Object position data
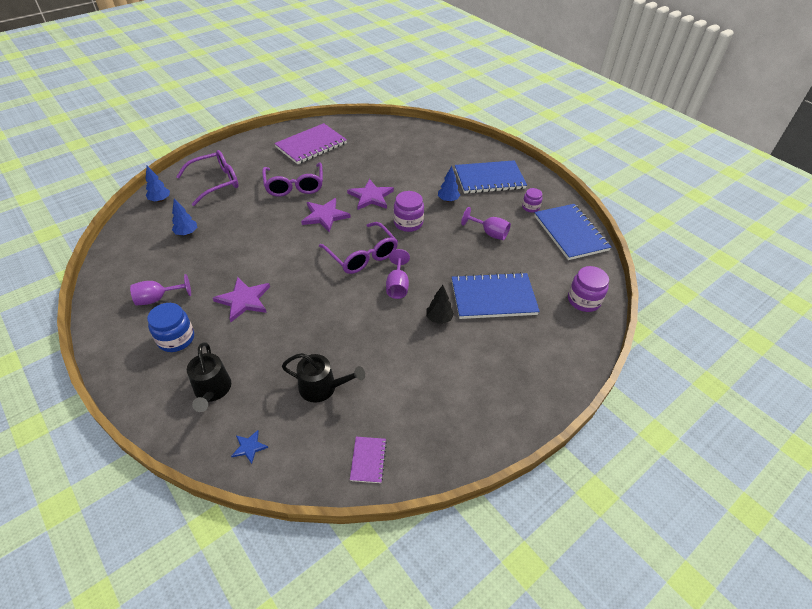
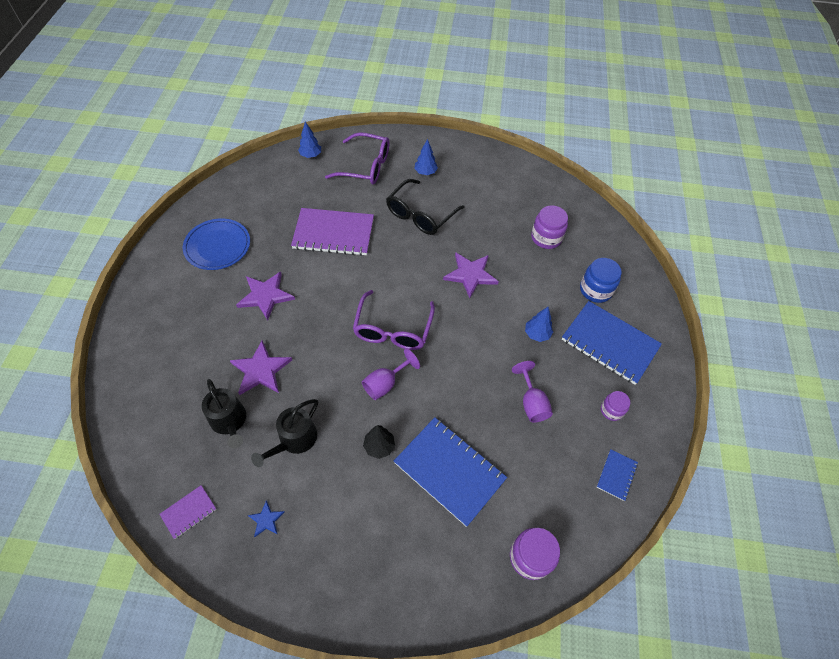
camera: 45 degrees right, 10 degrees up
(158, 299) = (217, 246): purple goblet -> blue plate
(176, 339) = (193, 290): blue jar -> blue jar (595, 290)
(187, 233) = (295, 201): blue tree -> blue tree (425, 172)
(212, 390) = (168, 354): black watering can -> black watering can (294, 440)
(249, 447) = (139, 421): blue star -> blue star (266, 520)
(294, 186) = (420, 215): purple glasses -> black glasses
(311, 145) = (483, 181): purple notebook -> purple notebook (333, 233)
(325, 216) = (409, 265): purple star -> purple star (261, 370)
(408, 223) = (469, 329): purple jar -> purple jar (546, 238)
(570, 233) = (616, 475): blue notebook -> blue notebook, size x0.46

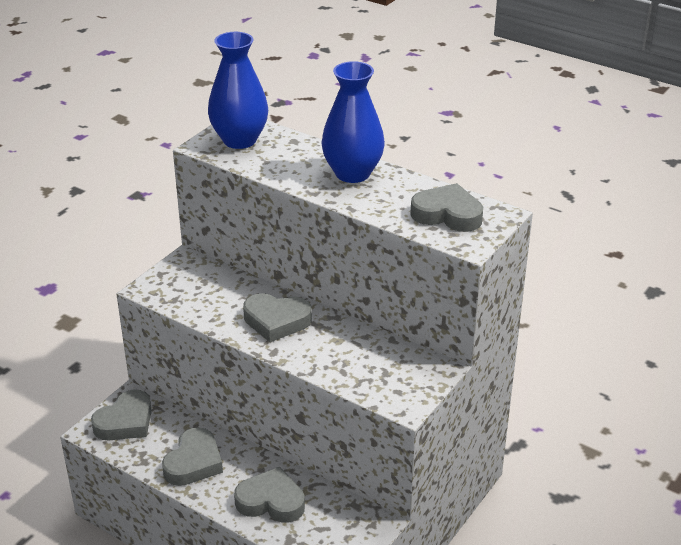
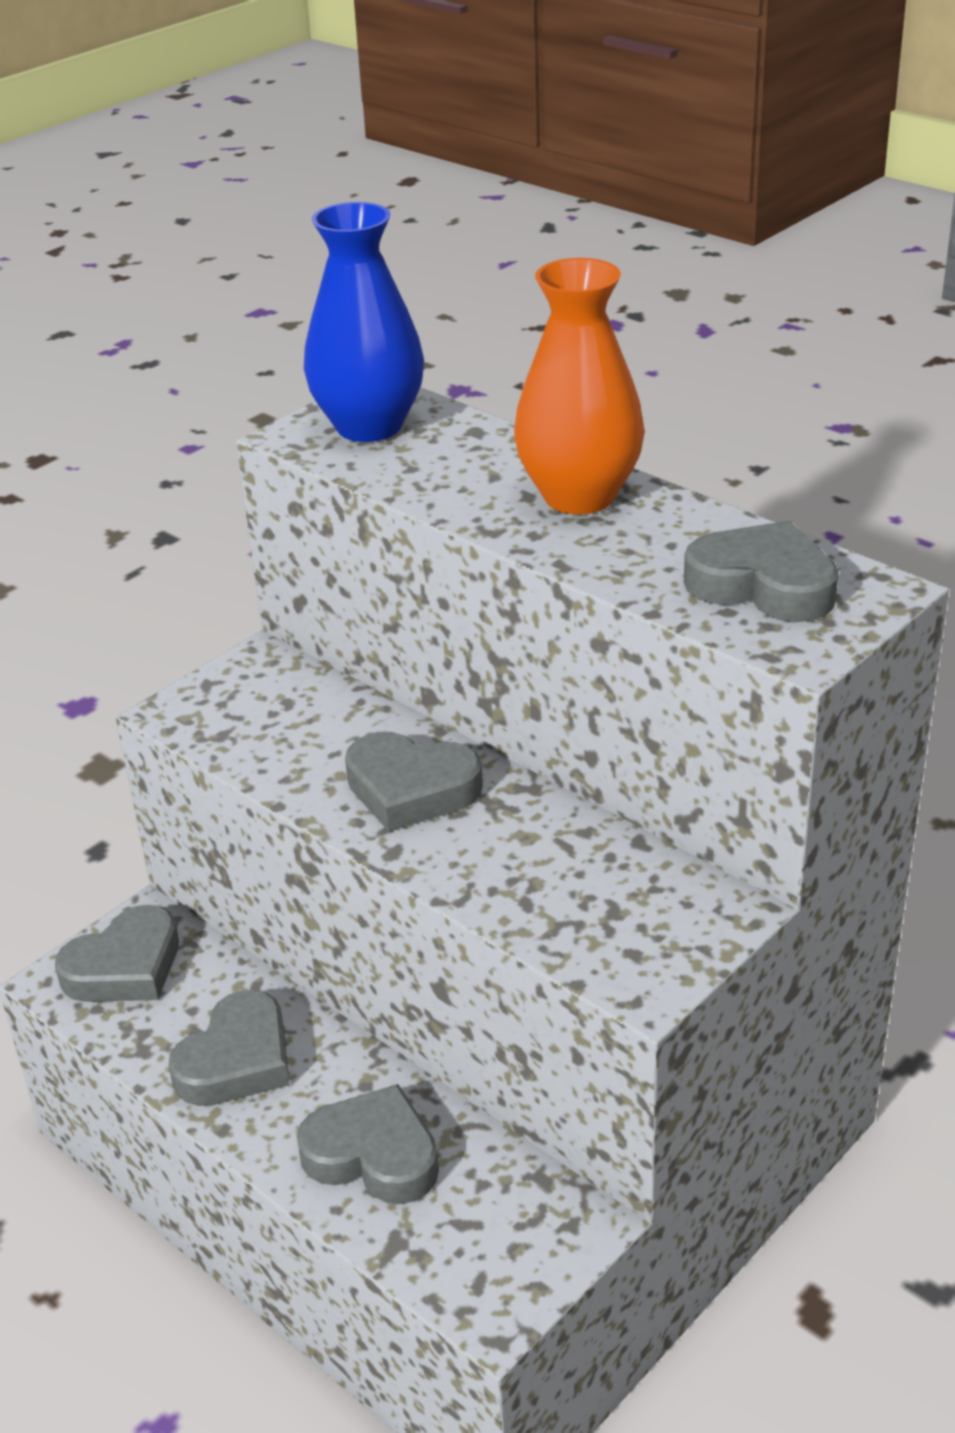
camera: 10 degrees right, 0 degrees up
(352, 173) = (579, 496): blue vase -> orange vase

▶ [Aim of the task] From the line containing "camera: 10 degrees right, 0 degrees up" through the last line of the records above, reproduce every line exactly.

▶ [Solution]
camera: 10 degrees right, 0 degrees up
(352, 173) = (579, 496): blue vase -> orange vase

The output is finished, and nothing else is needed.